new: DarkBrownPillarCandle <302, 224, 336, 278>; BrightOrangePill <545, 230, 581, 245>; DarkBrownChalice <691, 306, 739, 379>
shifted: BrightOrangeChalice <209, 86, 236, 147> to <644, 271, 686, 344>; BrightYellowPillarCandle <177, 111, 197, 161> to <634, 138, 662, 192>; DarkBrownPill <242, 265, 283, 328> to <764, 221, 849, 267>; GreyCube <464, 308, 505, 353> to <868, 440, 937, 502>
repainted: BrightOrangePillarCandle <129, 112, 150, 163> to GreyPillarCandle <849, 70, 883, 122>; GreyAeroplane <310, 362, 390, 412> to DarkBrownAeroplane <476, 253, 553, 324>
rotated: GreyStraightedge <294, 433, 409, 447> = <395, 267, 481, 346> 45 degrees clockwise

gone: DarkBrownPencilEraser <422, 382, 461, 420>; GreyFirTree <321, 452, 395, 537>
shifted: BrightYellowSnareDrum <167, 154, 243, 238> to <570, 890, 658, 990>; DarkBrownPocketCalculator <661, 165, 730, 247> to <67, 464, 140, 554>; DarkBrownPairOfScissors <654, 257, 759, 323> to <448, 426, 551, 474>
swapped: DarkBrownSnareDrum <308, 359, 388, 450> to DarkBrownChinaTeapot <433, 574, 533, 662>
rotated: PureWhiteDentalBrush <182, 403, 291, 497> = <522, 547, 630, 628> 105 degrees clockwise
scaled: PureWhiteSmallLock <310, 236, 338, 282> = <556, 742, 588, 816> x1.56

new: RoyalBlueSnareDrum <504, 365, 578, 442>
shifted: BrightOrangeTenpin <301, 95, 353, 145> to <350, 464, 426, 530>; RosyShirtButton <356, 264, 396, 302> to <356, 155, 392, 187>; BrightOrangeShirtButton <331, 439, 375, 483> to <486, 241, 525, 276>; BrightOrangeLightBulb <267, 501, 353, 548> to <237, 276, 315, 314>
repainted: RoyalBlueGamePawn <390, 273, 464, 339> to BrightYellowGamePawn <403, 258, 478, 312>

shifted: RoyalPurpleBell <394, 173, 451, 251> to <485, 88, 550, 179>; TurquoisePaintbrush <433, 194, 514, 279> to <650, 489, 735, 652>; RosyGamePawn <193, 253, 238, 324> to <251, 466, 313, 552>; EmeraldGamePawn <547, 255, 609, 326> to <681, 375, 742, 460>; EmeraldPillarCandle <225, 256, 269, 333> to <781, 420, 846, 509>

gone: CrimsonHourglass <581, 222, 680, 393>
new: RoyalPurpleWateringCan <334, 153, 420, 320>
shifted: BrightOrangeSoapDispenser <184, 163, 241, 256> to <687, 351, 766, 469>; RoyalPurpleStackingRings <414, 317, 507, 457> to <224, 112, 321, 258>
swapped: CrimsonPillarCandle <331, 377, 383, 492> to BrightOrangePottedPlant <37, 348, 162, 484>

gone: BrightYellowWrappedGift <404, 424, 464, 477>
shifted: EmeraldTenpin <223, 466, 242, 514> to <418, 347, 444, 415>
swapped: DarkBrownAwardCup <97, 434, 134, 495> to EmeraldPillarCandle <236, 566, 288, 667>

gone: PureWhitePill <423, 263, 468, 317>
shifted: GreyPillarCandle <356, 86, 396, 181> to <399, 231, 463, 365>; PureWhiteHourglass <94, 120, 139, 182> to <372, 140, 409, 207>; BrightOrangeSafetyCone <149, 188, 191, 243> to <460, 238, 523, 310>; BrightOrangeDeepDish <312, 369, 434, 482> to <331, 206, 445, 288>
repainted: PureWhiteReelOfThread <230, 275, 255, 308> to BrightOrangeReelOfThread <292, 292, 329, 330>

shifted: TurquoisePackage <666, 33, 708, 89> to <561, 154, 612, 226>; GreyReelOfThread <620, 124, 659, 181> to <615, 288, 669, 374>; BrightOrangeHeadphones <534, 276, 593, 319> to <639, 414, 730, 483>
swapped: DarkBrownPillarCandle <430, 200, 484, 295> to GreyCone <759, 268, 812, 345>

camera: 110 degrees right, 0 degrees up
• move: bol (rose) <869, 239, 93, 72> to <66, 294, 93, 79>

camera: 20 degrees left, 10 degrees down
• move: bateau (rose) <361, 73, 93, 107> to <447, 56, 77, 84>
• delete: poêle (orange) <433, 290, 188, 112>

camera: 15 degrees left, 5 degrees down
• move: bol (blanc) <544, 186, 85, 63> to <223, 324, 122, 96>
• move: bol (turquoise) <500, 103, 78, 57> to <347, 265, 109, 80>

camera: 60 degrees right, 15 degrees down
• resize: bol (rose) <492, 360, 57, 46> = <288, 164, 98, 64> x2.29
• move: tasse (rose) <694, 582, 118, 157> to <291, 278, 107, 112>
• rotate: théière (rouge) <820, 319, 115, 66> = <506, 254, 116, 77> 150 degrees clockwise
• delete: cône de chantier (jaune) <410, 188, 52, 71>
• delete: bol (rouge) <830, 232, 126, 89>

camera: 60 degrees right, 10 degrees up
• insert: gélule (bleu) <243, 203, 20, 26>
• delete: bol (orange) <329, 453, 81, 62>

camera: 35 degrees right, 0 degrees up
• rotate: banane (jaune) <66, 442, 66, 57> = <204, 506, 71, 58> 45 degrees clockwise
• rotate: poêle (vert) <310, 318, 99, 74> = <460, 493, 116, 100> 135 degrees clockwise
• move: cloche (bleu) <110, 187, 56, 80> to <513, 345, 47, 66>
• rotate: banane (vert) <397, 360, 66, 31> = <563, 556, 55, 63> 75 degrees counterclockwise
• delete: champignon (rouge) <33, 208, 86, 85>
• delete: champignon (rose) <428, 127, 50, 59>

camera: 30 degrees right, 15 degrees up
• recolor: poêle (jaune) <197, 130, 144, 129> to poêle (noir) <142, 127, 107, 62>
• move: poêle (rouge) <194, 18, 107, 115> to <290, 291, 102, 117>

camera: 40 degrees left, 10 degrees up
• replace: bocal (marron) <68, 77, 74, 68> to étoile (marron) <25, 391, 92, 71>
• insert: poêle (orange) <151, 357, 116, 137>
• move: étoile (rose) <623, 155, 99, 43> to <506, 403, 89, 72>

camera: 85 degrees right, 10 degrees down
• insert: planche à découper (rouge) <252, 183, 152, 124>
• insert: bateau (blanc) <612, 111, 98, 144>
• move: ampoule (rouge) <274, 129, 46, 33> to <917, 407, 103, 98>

■ ■ ■ ■ ■

== Problem description ==
Start at the top line of the records and retype them all exactly.

== Solution for this task ==
new: DarkBrownPillarCandle <302, 224, 336, 278>; BrightOrangePill <545, 230, 581, 245>; DarkBrownChalice <691, 306, 739, 379>
shifted: BrightOrangeChalice <209, 86, 236, 147> to <644, 271, 686, 344>; BrightYellowPillarCandle <177, 111, 197, 161> to <634, 138, 662, 192>; DarkBrownPill <242, 265, 283, 328> to <764, 221, 849, 267>; GreyCube <464, 308, 505, 353> to <868, 440, 937, 502>
repainted: BrightOrangePillarCandle <129, 112, 150, 163> to GreyPillarCandle <849, 70, 883, 122>; GreyAeroplane <310, 362, 390, 412> to DarkBrownAeroplane <476, 253, 553, 324>
rotated: GreyStraightedge <294, 433, 409, 447> = <395, 267, 481, 346> 45 degrees clockwise

gone: DarkBrownPencilEraser <422, 382, 461, 420>; GreyFirTree <321, 452, 395, 537>
shifted: BrightYellowSnareDrum <167, 154, 243, 238> to <570, 890, 658, 990>; DarkBrownPocketCalculator <661, 165, 730, 247> to <67, 464, 140, 554>; DarkBrownPairOfScissors <654, 257, 759, 323> to <448, 426, 551, 474>
swapped: DarkBrownSnareDrum <308, 359, 388, 450> to DarkBrownChinaTeapot <433, 574, 533, 662>
rotated: PureWhiteDentalBrush <182, 403, 291, 497> = <522, 547, 630, 628> 105 degrees clockwise
scaled: PureWhiteSmallLock <310, 236, 338, 282> = <556, 742, 588, 816> x1.56

new: RoyalBlueSnareDrum <504, 365, 578, 442>
shifted: BrightOrangeTenpin <301, 95, 353, 145> to <350, 464, 426, 530>; RosyShirtButton <356, 264, 396, 302> to <356, 155, 392, 187>; BrightOrangeShirtButton <331, 439, 375, 483> to <486, 241, 525, 276>; BrightOrangeLightBulb <267, 501, 353, 548> to <237, 276, 315, 314>
repainted: RoyalBlueGamePawn <390, 273, 464, 339> to BrightYellowGamePawn <403, 258, 478, 312>

shifted: RoyalPurpleBell <394, 173, 451, 251> to <485, 88, 550, 179>; TurquoisePaintbrush <433, 194, 514, 279> to <650, 489, 735, 652>; RosyGamePawn <193, 253, 238, 324> to <251, 466, 313, 552>; EmeraldGamePawn <547, 255, 609, 326> to <681, 375, 742, 460>; EmeraldPillarCandle <225, 256, 269, 333> to <781, 420, 846, 509>

gone: CrimsonHourglass <581, 222, 680, 393>
new: RoyalPurpleWateringCan <334, 153, 420, 320>
shifted: BrightOrangeSoapDispenser <184, 163, 241, 256> to <687, 351, 766, 469>; RoyalPurpleStackingRings <414, 317, 507, 457> to <224, 112, 321, 258>
swapped: CrimsonPillarCandle <331, 377, 383, 492> to BrightOrangePottedPlant <37, 348, 162, 484>

gone: BrightYellowWrappedGift <404, 424, 464, 477>
shifted: EmeraldTenpin <223, 466, 242, 514> to <418, 347, 444, 415>
swapped: DarkBrownAwardCup <97, 434, 134, 495> to EmeraldPillarCandle <236, 566, 288, 667>

gone: PureWhitePill <423, 263, 468, 317>
shifted: GreyPillarCandle <356, 86, 396, 181> to <399, 231, 463, 365>; PureWhiteHourglass <94, 120, 139, 182> to <372, 140, 409, 207>; BrightOrangeSafetyCone <149, 188, 191, 243> to <460, 238, 523, 310>; BrightOrangeDeepDish <312, 369, 434, 482> to <331, 206, 445, 288>
repainted: PureWhiteReelOfThread <230, 275, 255, 308> to BrightOrangeReelOfThread <292, 292, 329, 330>

shifted: TurquoisePackage <666, 33, 708, 89> to <561, 154, 612, 226>; GreyReelOfThread <620, 124, 659, 181> to <615, 288, 669, 374>; BrightOrangeHeadphones <534, 276, 593, 319> to <639, 414, 730, 483>
swapped: DarkBrownPillarCandle <430, 200, 484, 295> to GreyCone <759, 268, 812, 345>

camera: 110 degrees right, 0 degrees up
• move: bol (rose) <869, 239, 93, 72> to <66, 294, 93, 79>

camera: 20 degrees left, 10 degrees down
• move: bateau (rose) <361, 73, 93, 107> to <447, 56, 77, 84>
• delete: poêle (orange) <433, 290, 188, 112>

camera: 15 degrees left, 5 degrees down
• move: bol (blanc) <544, 186, 85, 63> to <223, 324, 122, 96>
• move: bol (turquoise) <500, 103, 78, 57> to <347, 265, 109, 80>

camera: 60 degrees right, 15 degrees down
• resize: bol (rose) <492, 360, 57, 46> = <288, 164, 98, 64> x2.29
• move: tasse (rose) <694, 582, 118, 157> to <291, 278, 107, 112>
• rotate: théière (rouge) <820, 319, 115, 66> = <506, 254, 116, 77> 150 degrees clockwise
• delete: cône de chantier (jaune) <410, 188, 52, 71>
• delete: bol (rouge) <830, 232, 126, 89>

camera: 60 degrees right, 10 degrees up
• insert: gélule (bleu) <243, 203, 20, 26>
• delete: bol (orange) <329, 453, 81, 62>

camera: 35 degrees right, 0 degrees up
• rotate: banane (jaune) <66, 442, 66, 57> = <204, 506, 71, 58> 45 degrees clockwise
• rotate: poêle (vert) <310, 318, 99, 74> = <460, 493, 116, 100> 135 degrees clockwise
• move: cloche (bleu) <110, 187, 56, 80> to <513, 345, 47, 66>
• rotate: banane (vert) <397, 360, 66, 31> = <563, 556, 55, 63> 75 degrees counterclockwise
• delete: champignon (rouge) <33, 208, 86, 85>
• delete: champignon (rose) <428, 127, 50, 59>

camera: 30 degrees right, 15 degrees up
• recolor: poêle (jaune) <197, 130, 144, 129> to poêle (noir) <142, 127, 107, 62>
• move: poêle (rouge) <194, 18, 107, 115> to <290, 291, 102, 117>

camera: 40 degrees left, 10 degrees up
• replace: bocal (marron) <68, 77, 74, 68> to étoile (marron) <25, 391, 92, 71>
• insert: poêle (orange) <151, 357, 116, 137>
• move: étoile (rose) <623, 155, 99, 43> to <506, 403, 89, 72>

camera: 85 degrees right, 10 degrees down
• insert: planche à découper (rouge) <252, 183, 152, 124>
• insert: bateau (blanc) <612, 111, 98, 144>
• move: ampoule (rouge) <274, 129, 46, 33> to <917, 407, 103, 98>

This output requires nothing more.